* _REQUIRED ACTION_
Please restate the records that follow exactly, skipping their images.

* _RECORDED INFORMATION_

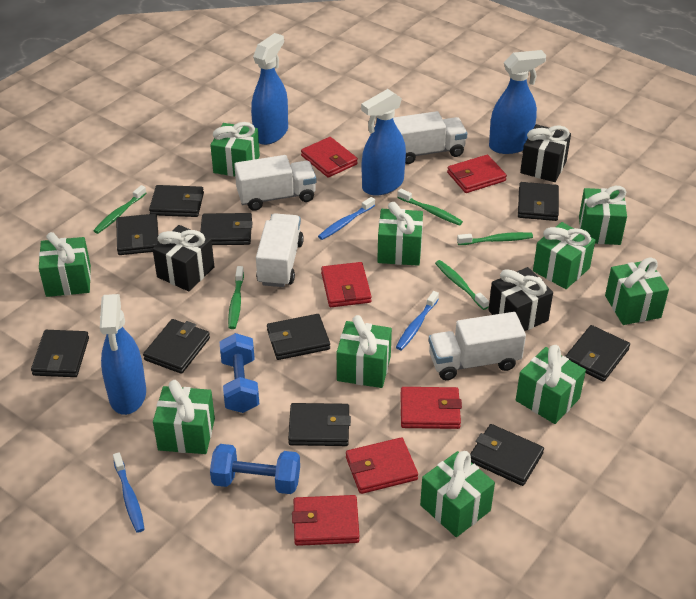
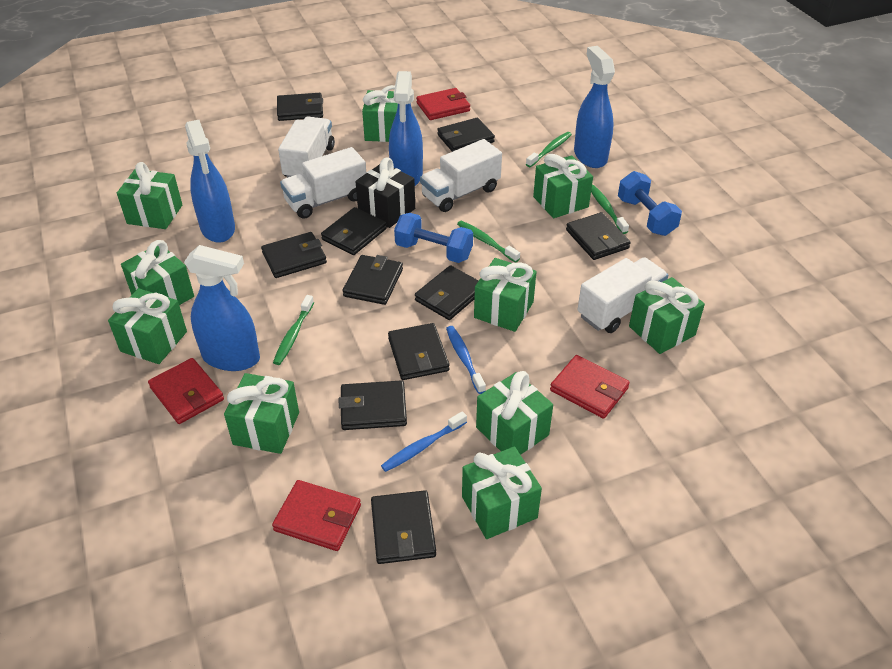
black gift: 3 -> 1
blue toothbrush: 3 -> 2
green toothbrush: 5 -> 4
red wallet: 6 -> 4

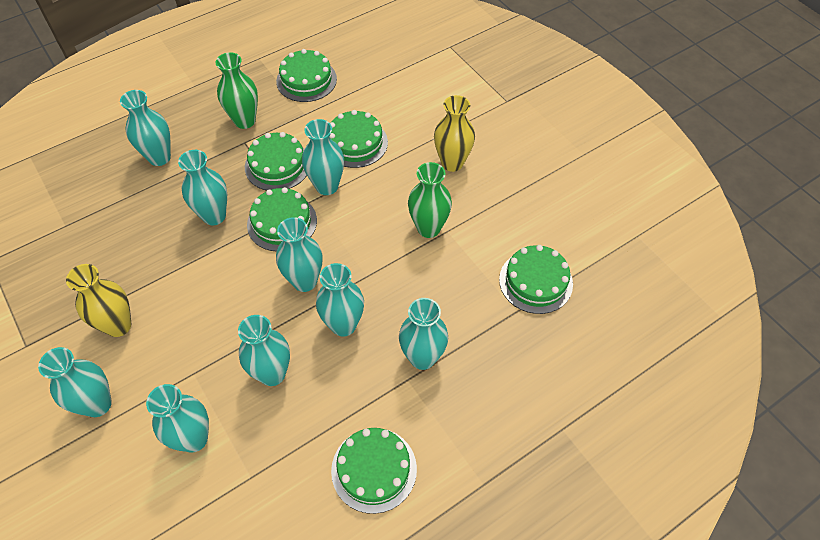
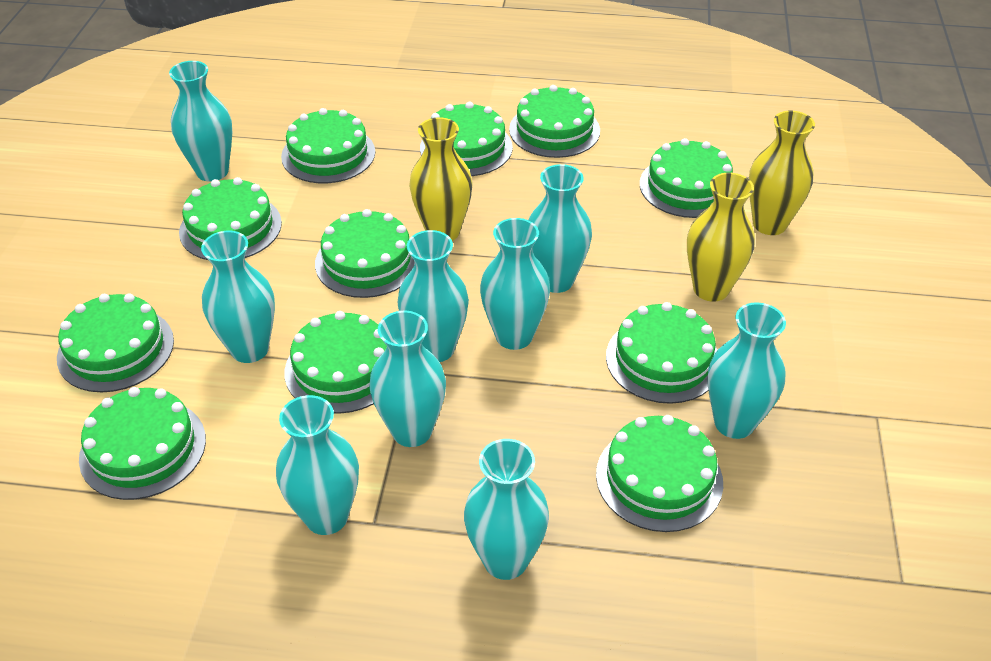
green cake: 6 -> 11
green vase: 2 -> 0
yellow vase: 2 -> 3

* _SOLUTION TO THE PROBLEM_
black gift: 3 -> 1
blue toothbrush: 3 -> 2
green toothbrush: 5 -> 4
red wallet: 6 -> 4

green cake: 6 -> 11
green vase: 2 -> 0
yellow vase: 2 -> 3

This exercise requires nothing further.